[INFORMATION SHOWN]
========================================================================
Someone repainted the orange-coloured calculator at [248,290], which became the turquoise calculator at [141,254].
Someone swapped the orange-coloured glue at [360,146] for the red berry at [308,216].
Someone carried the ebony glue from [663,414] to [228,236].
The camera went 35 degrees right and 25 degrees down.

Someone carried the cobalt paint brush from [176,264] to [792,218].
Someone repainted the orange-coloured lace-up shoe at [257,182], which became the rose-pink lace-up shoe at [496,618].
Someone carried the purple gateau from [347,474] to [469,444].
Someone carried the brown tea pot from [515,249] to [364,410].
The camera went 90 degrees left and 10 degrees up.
========================================================================
[TASK DETAILS]
Go through the data above and copy each line in which "glue" appears.

[EXERCISE OUTPUT]
Someone swapped the orange-coloured glue at [360,146] for the red berry at [308,216].
Someone carried the ebony glue from [663,414] to [228,236].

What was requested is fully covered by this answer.